DATA Start Marker

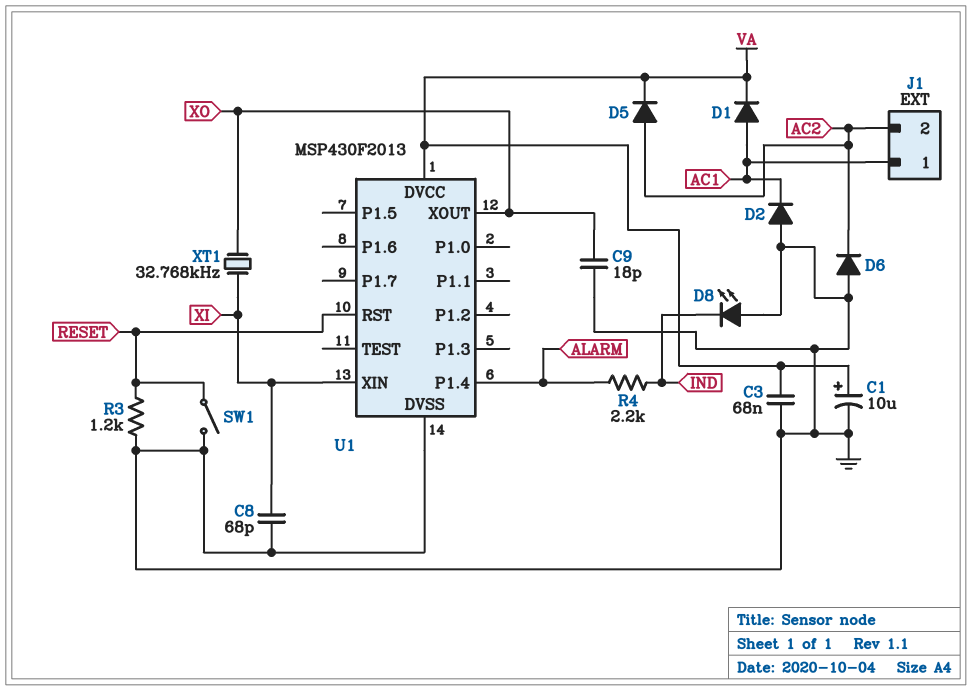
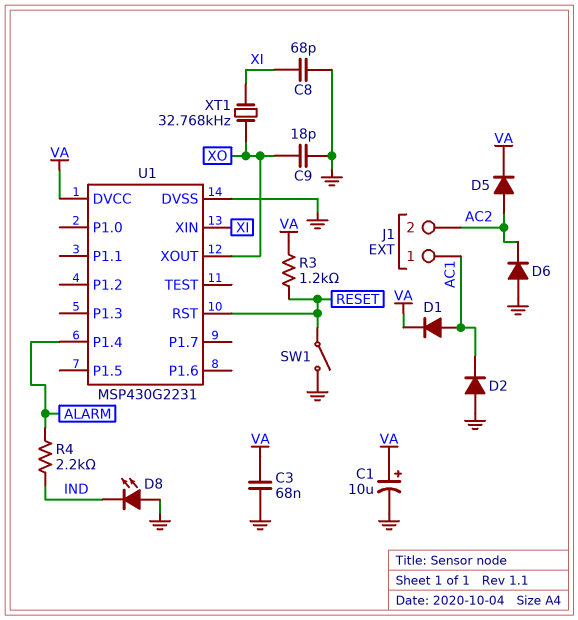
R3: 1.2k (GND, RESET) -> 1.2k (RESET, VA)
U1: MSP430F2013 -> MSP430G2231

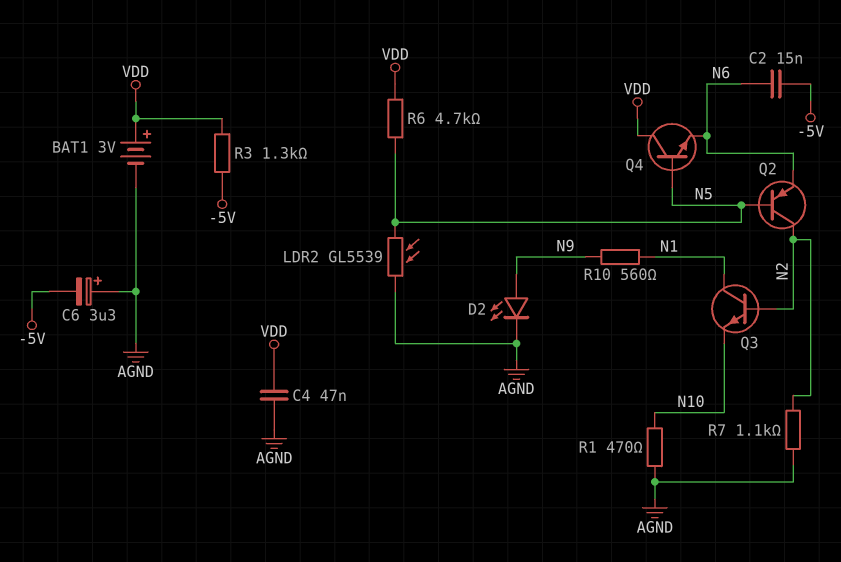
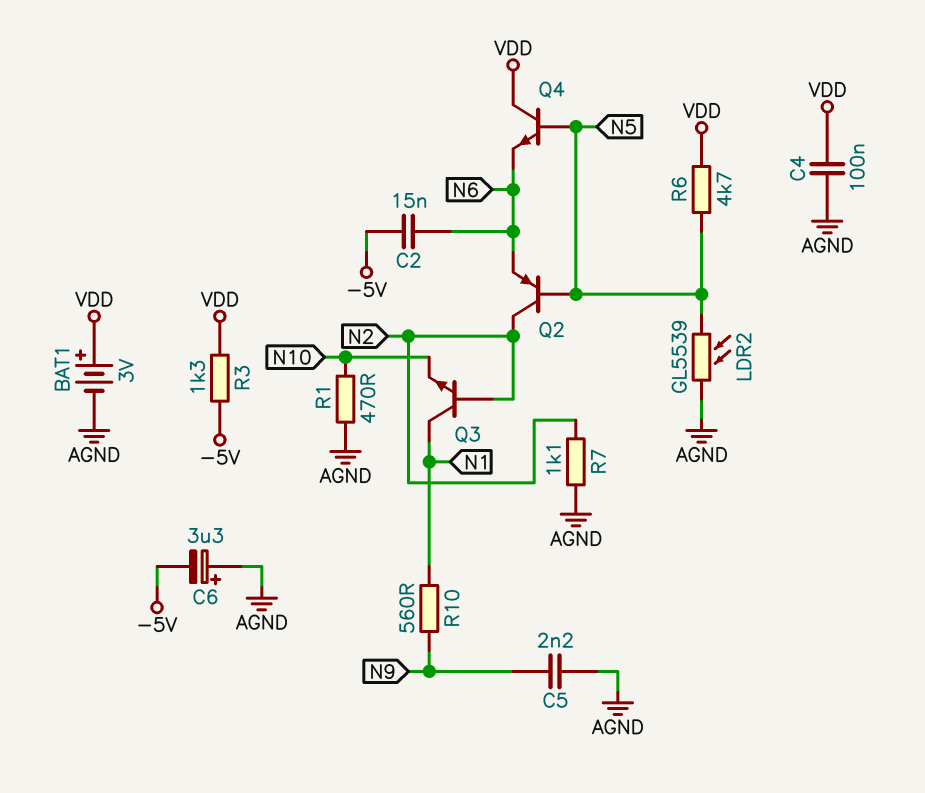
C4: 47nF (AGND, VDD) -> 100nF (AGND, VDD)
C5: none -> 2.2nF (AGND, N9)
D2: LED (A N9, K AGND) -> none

DATA End Marker
DATA Start Marker

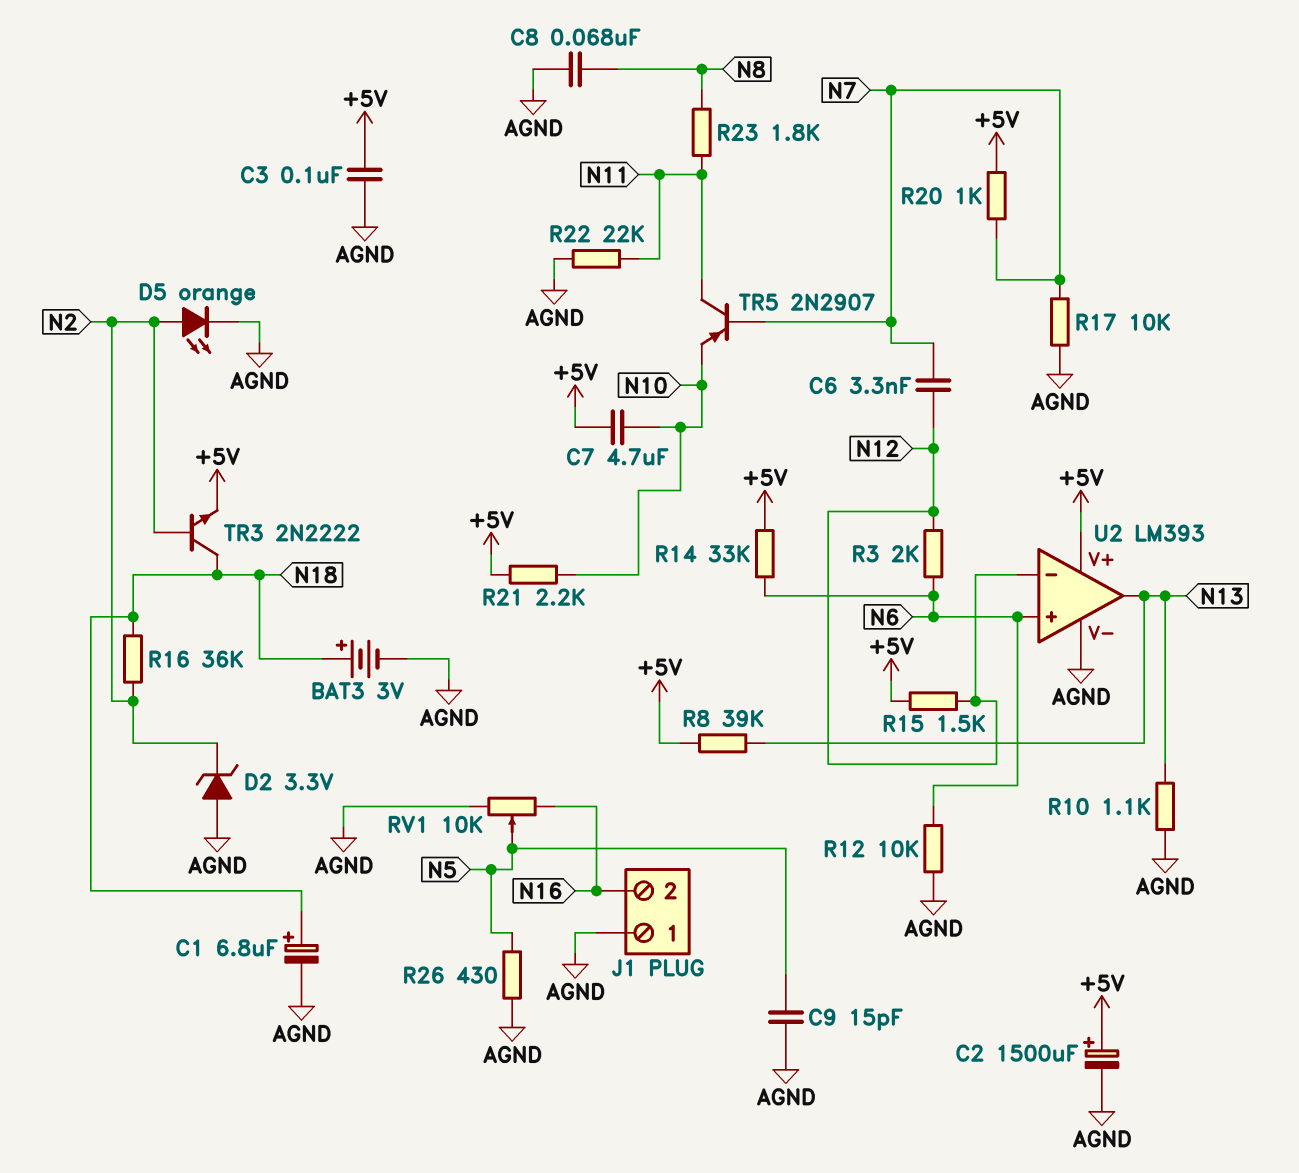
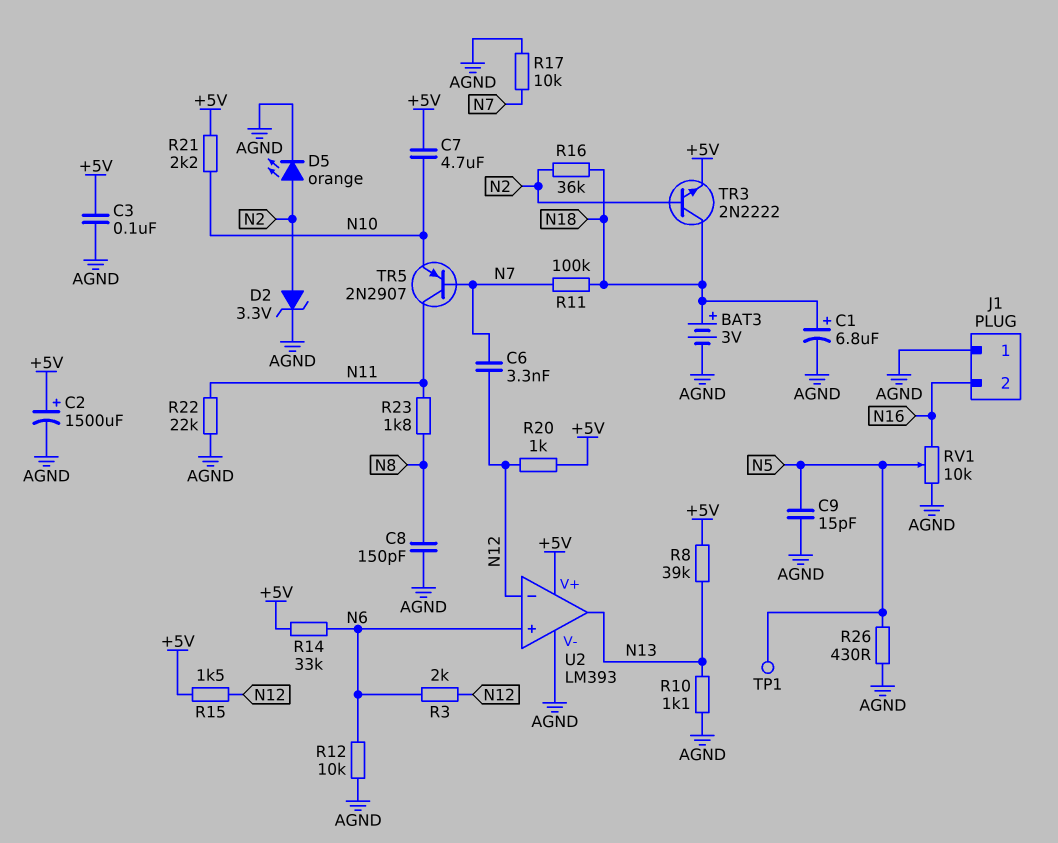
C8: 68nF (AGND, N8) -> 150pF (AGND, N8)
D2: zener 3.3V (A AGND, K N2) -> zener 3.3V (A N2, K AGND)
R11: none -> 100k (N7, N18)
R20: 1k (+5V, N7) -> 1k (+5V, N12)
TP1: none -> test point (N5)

DATA End Marker

### YOUR GOAL
Using the entries above, repeat only the lines from the one containing "D2: zener 3.3V" through the one containing "TP1: none -> test point (N5)", end lines included.

### ANSWER
D2: zener 3.3V (A AGND, K N2) -> zener 3.3V (A N2, K AGND)
R11: none -> 100k (N7, N18)
R20: 1k (+5V, N7) -> 1k (+5V, N12)
TP1: none -> test point (N5)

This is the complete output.